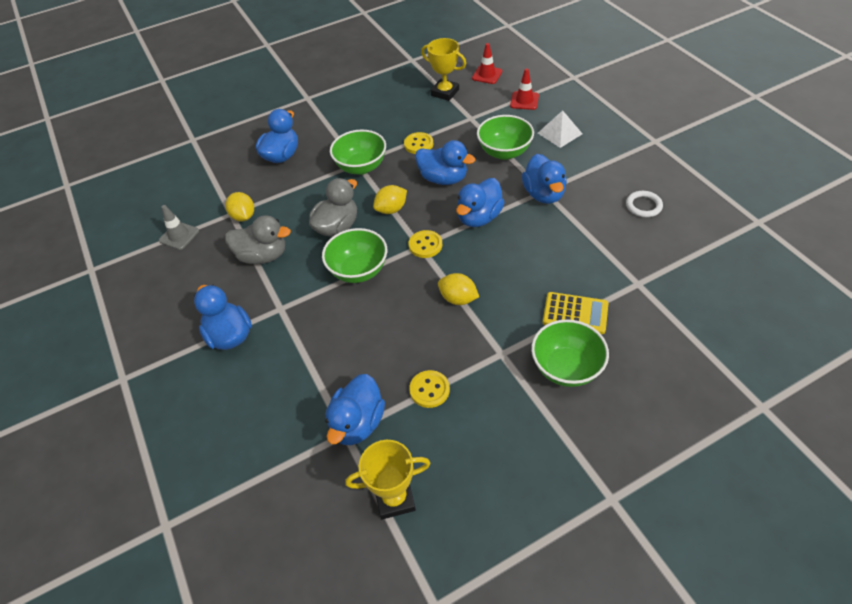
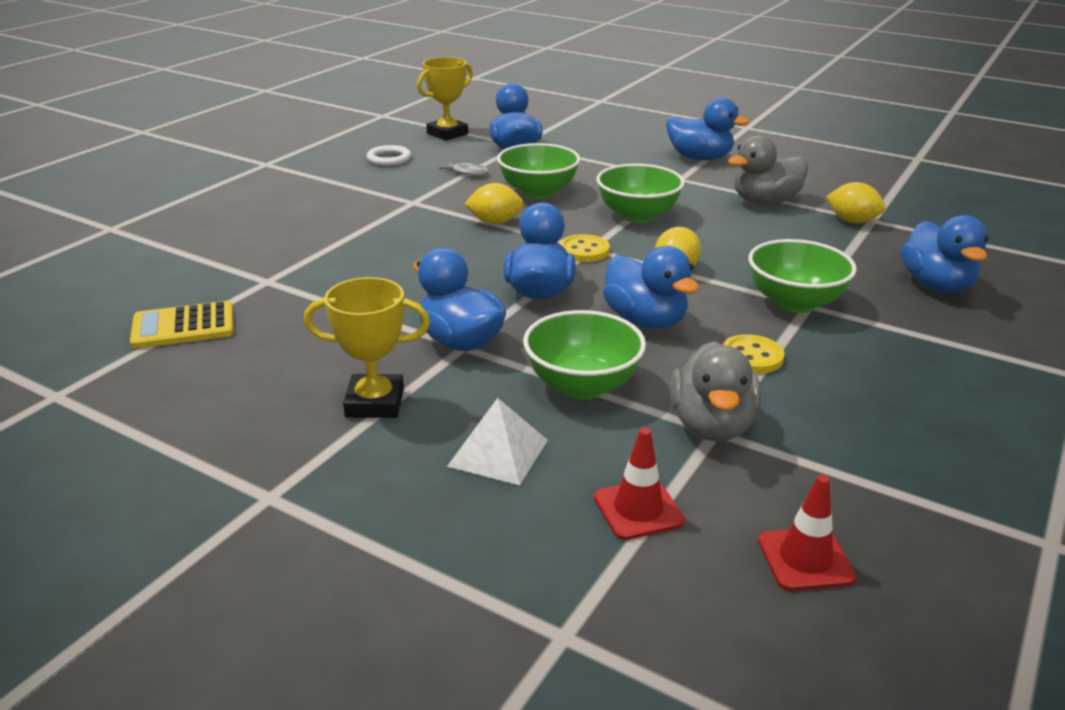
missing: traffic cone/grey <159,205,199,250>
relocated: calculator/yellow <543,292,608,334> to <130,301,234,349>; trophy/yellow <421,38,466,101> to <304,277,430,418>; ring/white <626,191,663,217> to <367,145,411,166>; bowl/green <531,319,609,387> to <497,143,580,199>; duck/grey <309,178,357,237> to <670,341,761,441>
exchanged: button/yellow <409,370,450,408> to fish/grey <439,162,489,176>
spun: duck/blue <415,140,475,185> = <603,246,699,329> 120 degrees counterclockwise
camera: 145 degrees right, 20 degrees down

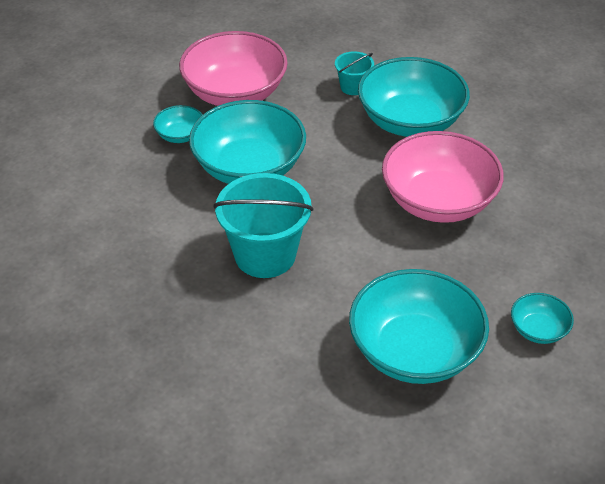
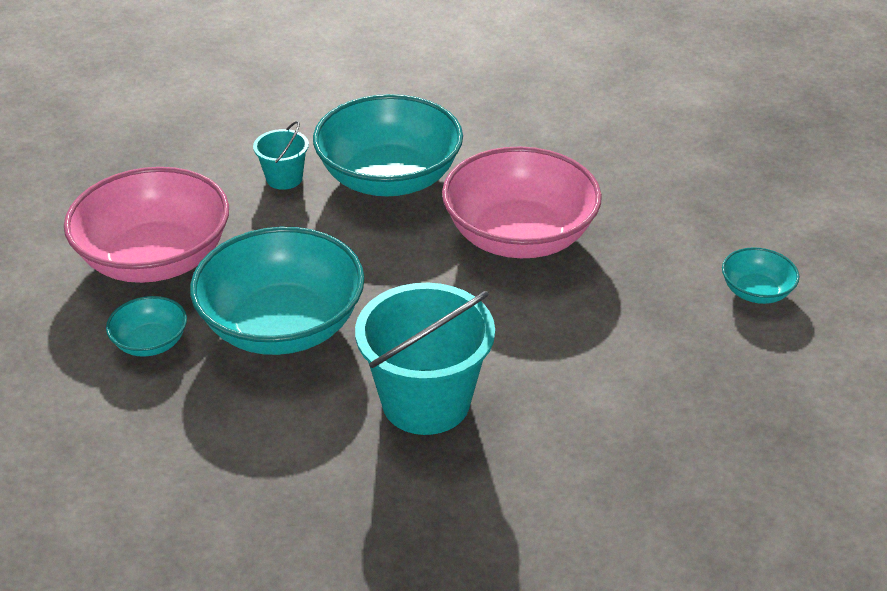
missing: bowl/turquoise <349,269,489,384>
camera: 45 degrees left, 5 degrees down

◇ ◇ ◇ ◇

• _What is being asked_: Read through the entries, then copy every line where the string "grey" is found.

• _Answer to this exercise_:
missing: traffic cone/grey <159,205,199,250>
relocated: calculator/yellow <543,292,608,334> to <130,301,234,349>; trophy/yellow <421,38,466,101> to <304,277,430,418>; ring/white <626,191,663,217> to <367,145,411,166>; bowl/green <531,319,609,387> to <497,143,580,199>; duck/grey <309,178,357,237> to <670,341,761,441>
exchanged: button/yellow <409,370,450,408> to fish/grey <439,162,489,176>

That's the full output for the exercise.